(Dataset)

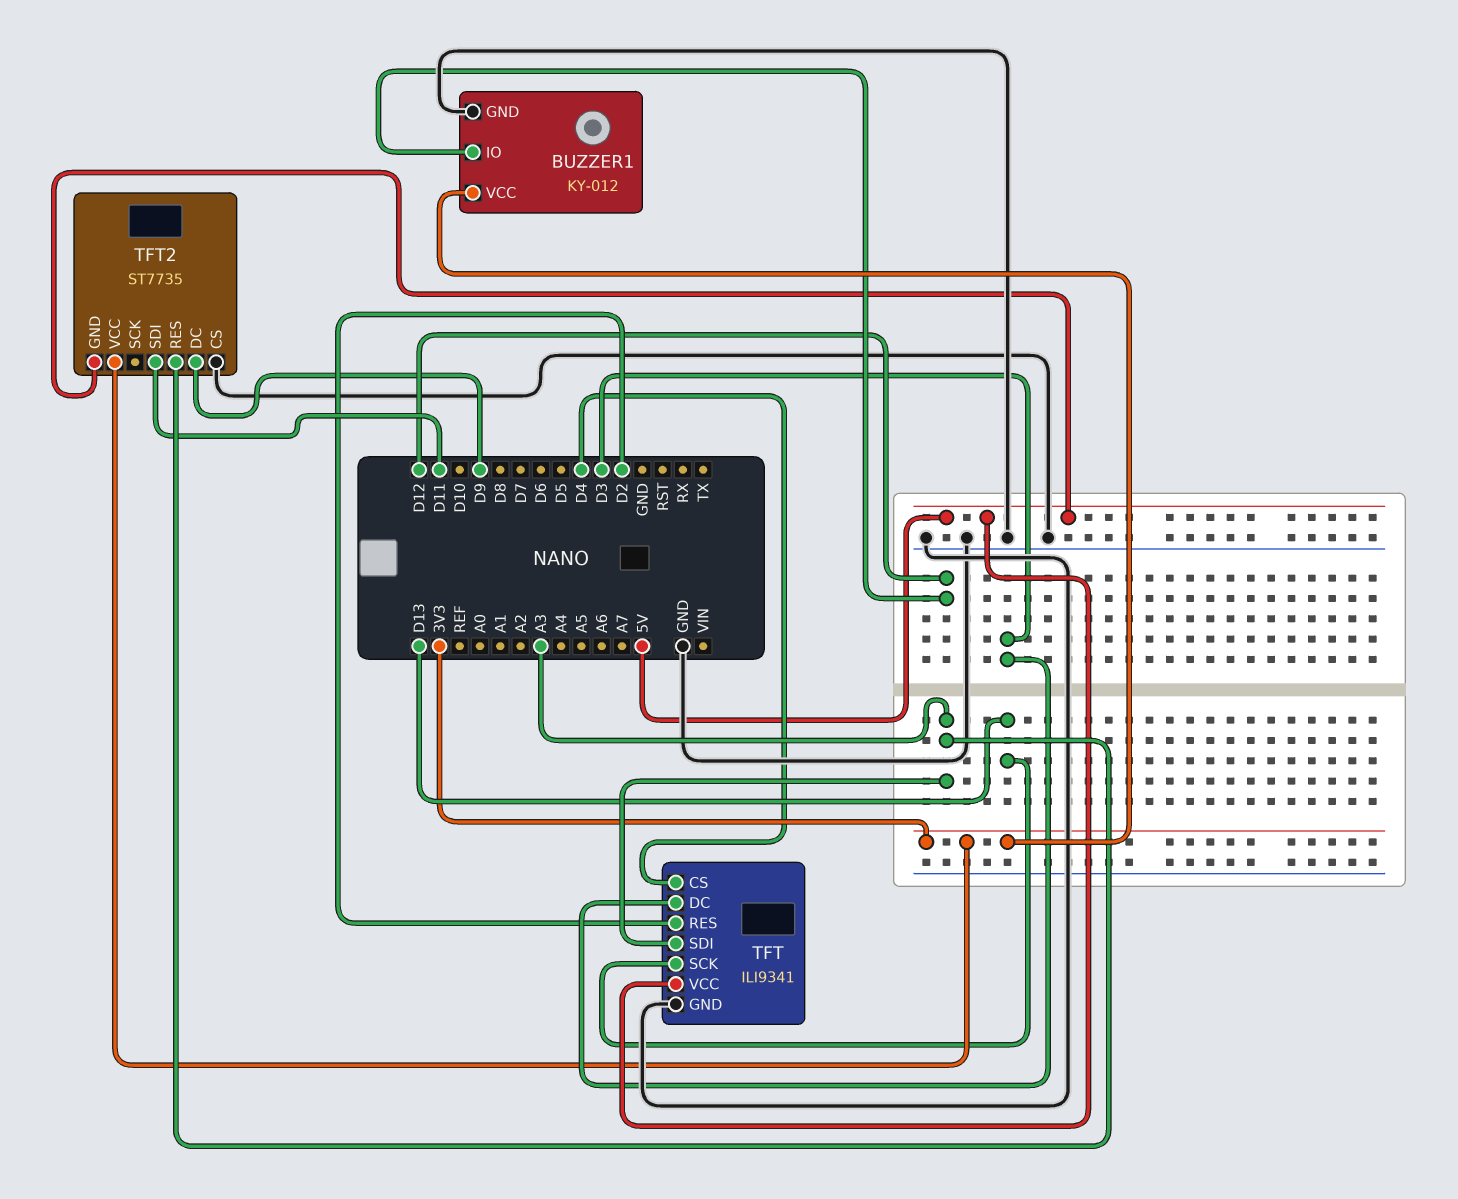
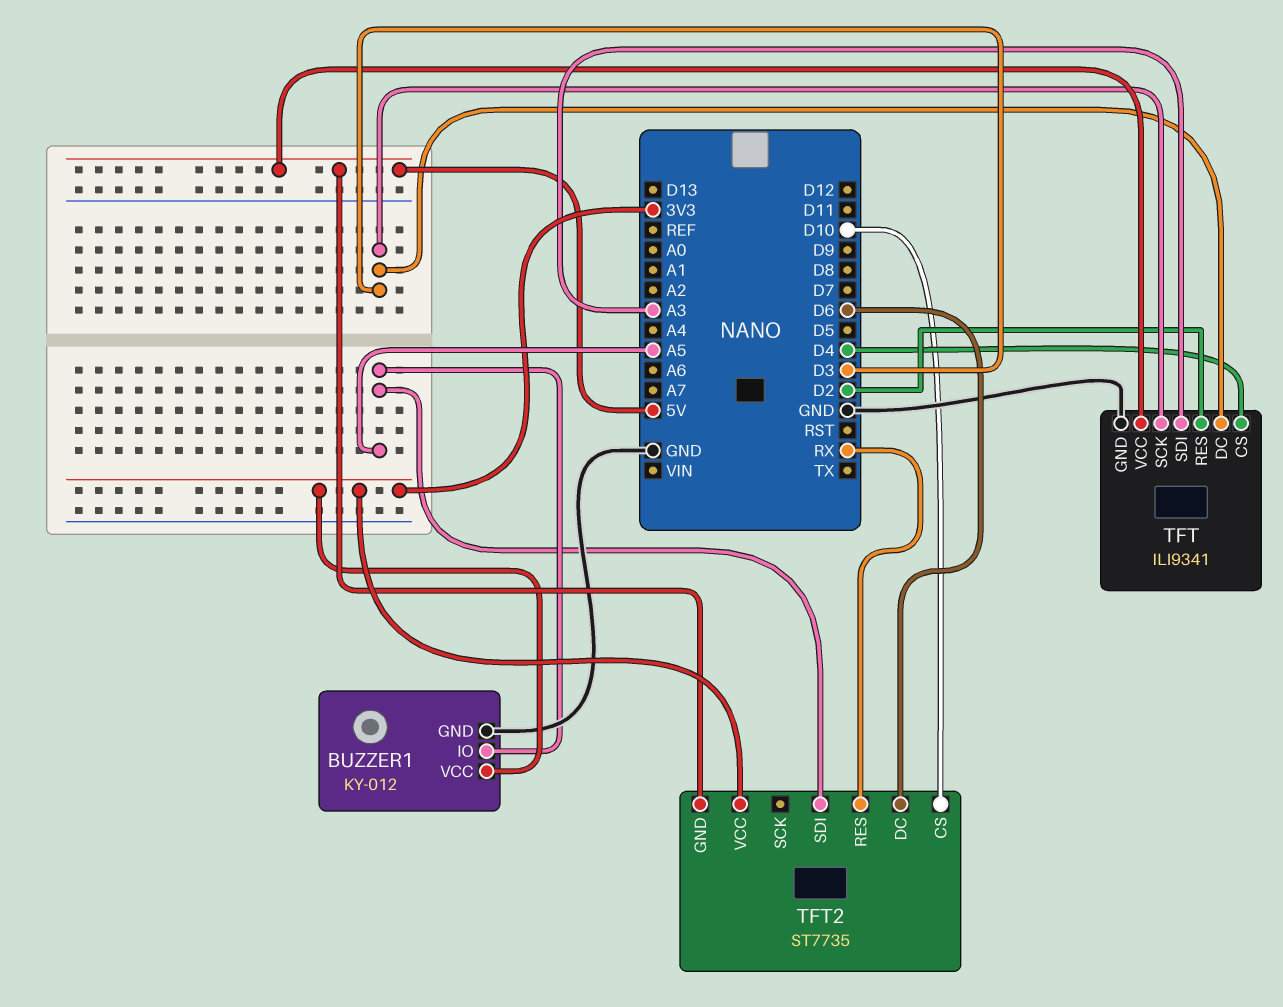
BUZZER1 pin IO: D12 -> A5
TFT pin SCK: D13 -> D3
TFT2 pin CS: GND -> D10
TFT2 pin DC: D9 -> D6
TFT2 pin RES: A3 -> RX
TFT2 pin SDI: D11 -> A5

(End Dataset)
(Dataset)

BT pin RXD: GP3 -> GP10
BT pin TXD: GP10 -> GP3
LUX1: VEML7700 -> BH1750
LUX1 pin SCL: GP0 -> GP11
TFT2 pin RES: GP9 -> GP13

(End Dataset)

● **Task description**: Out of the data above, set down the lines from the one with "BT pin RXD: GP3 -> GP10" to the one with "TFT2 pin RES: GP9 -> GP13", both included, exactly as written and with no additions.

● **Solution to this problem**:
BT pin RXD: GP3 -> GP10
BT pin TXD: GP10 -> GP3
LUX1: VEML7700 -> BH1750
LUX1 pin SCL: GP0 -> GP11
TFT2 pin RES: GP9 -> GP13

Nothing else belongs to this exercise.